ACTIVITY: What's needed is a word-for-word retyping of the entries below, pictures omitted.

▼

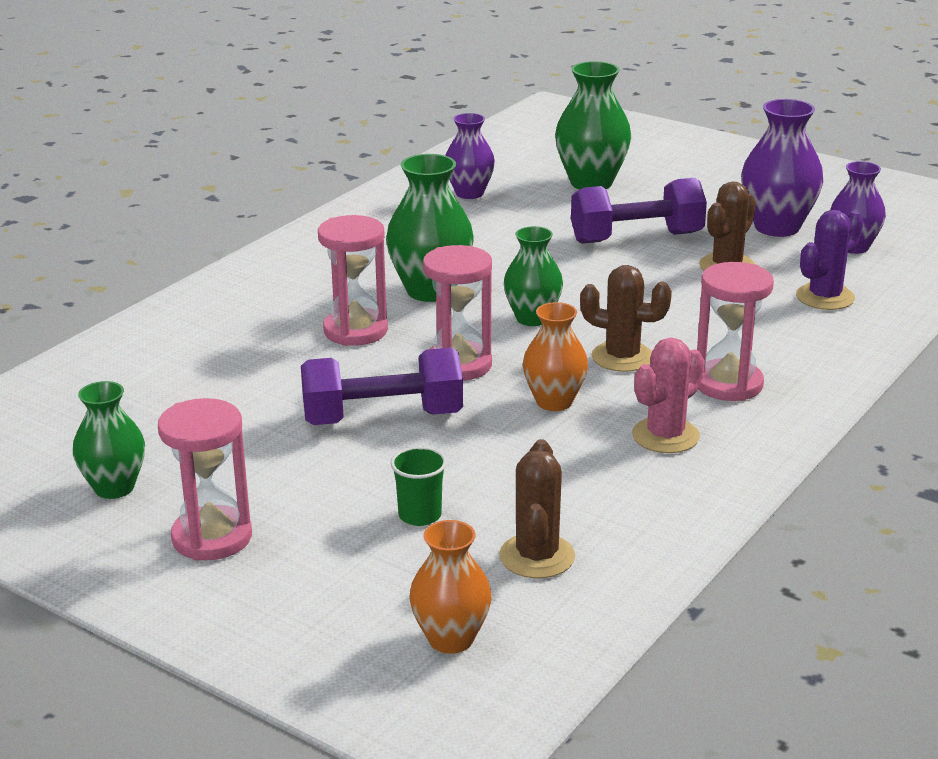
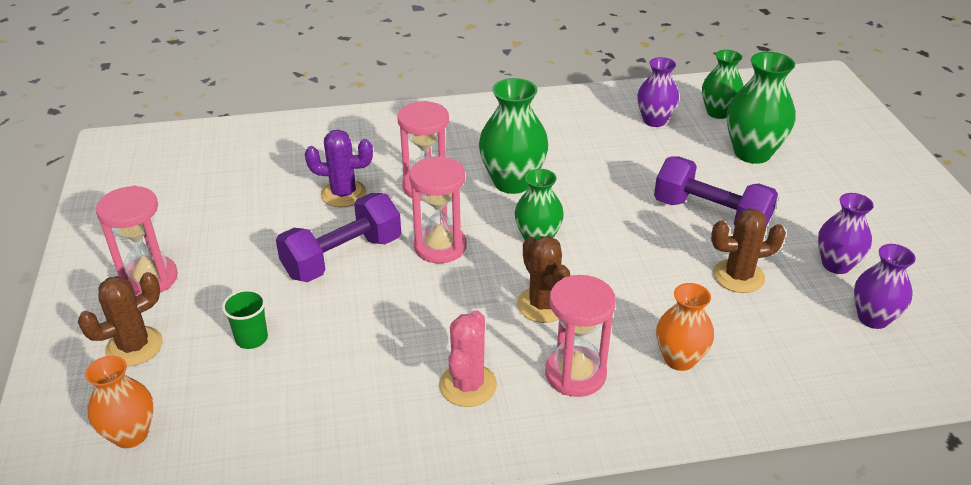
camera: 45 degrees right, 10 degrees up
(114, 487) = (164, 216): green vase -> green vase (718, 112)
(382, 418) = (342, 257): purple dumbbell -> purple dumbbell turned 75 degrees counterclockwise
(537, 556) = (256, 415): brown cactus -> brown cactus (134, 346)
(554, 402) = (447, 311): orange vase -> orange vase (679, 359)
(665, 436) = (468, 385): pink cactus -> pink cactus turned 75 degrees counterclockwise
(777, 227) = (836, 264): purple vase -> purple vase, size x0.66
(825, 297) = (771, 348): purple cactus -> purple cactus (343, 194)

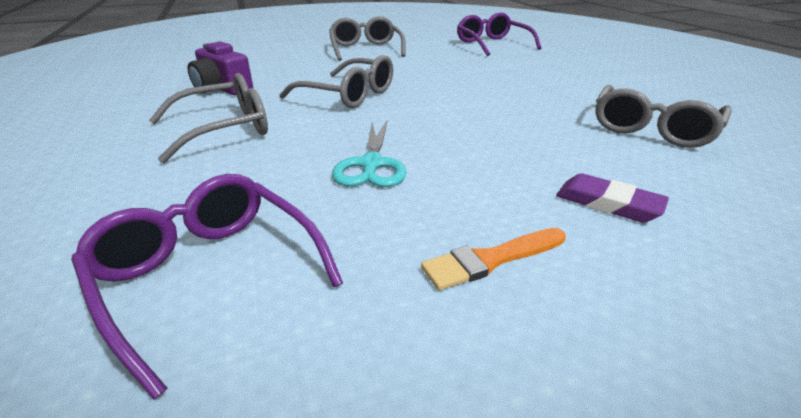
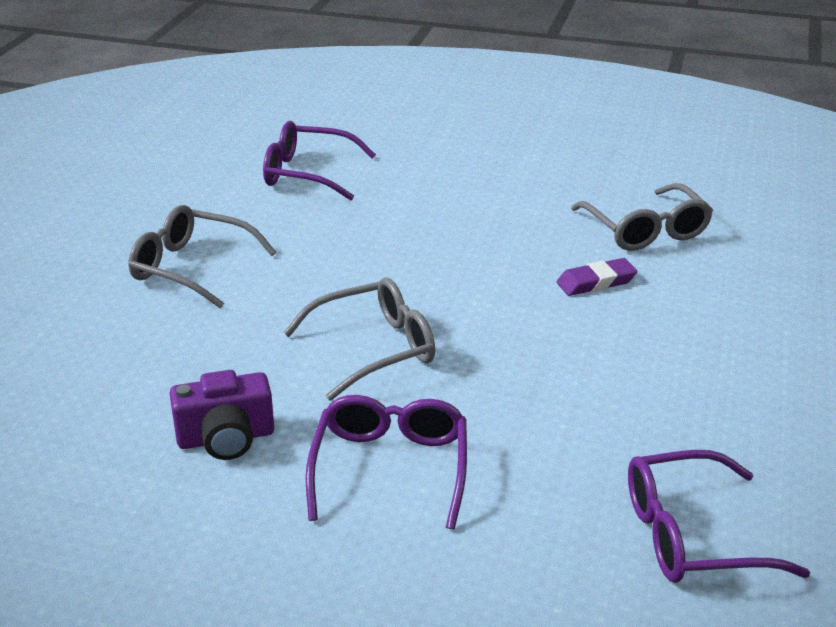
camera: 55 degrees left, 0 degrees up
(224, 129) = (390, 468): grey glasses -> purple glasses
(371, 165) = (578, 400): turquoise scissors -> none
(491, 259) = (763, 404): orange brush -> none
(607, 203) = (736, 321): purple eraser -> purple eraser (596, 282)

▲

ANSWER TO THIS EXERCISE:
camera: 45 degrees right, 10 degrees up
(114, 487) = (164, 216): green vase -> green vase (718, 112)
(382, 418) = (342, 257): purple dumbbell -> purple dumbbell turned 75 degrees counterclockwise
(537, 556) = (256, 415): brown cactus -> brown cactus (134, 346)
(554, 402) = (447, 311): orange vase -> orange vase (679, 359)
(665, 436) = (468, 385): pink cactus -> pink cactus turned 75 degrees counterclockwise
(777, 227) = (836, 264): purple vase -> purple vase, size x0.66
(825, 297) = (771, 348): purple cactus -> purple cactus (343, 194)

camera: 55 degrees left, 0 degrees up
(224, 129) = (390, 468): grey glasses -> purple glasses
(371, 165) = (578, 400): turquoise scissors -> none
(491, 259) = (763, 404): orange brush -> none
(607, 203) = (736, 321): purple eraser -> purple eraser (596, 282)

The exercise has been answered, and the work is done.